* EXERCISE AIM
Write the data below out exactly as it stands. Do not include the pictures.

* SOURCE DATA

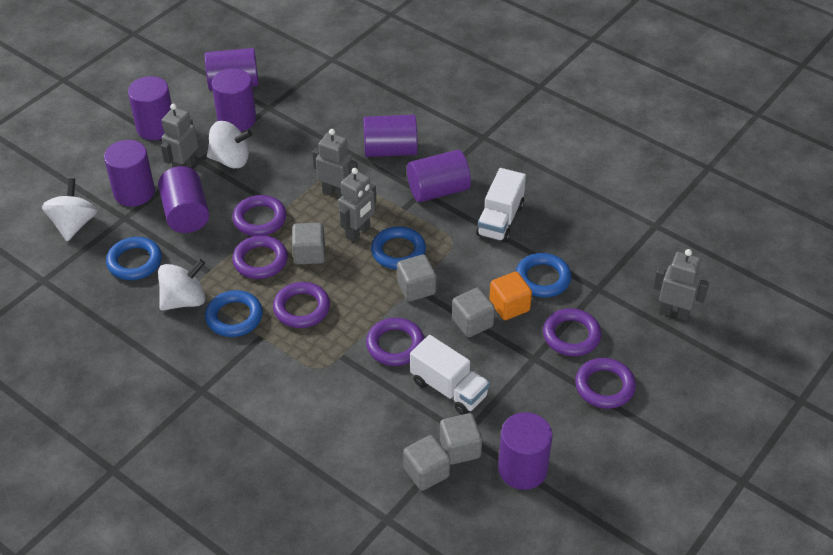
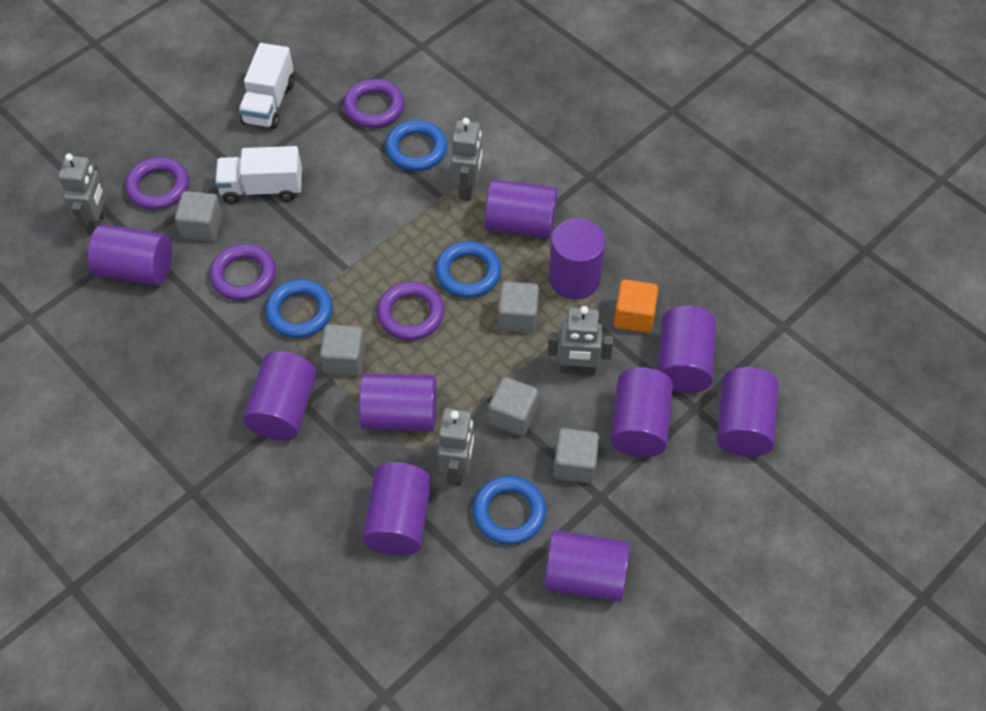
purple cylinder: 8 -> 10
purple ring: 6 -> 4
white spinning top: 3 -> 0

* OUTPUT BELOW
purple cylinder: 8 -> 10
purple ring: 6 -> 4
white spinning top: 3 -> 0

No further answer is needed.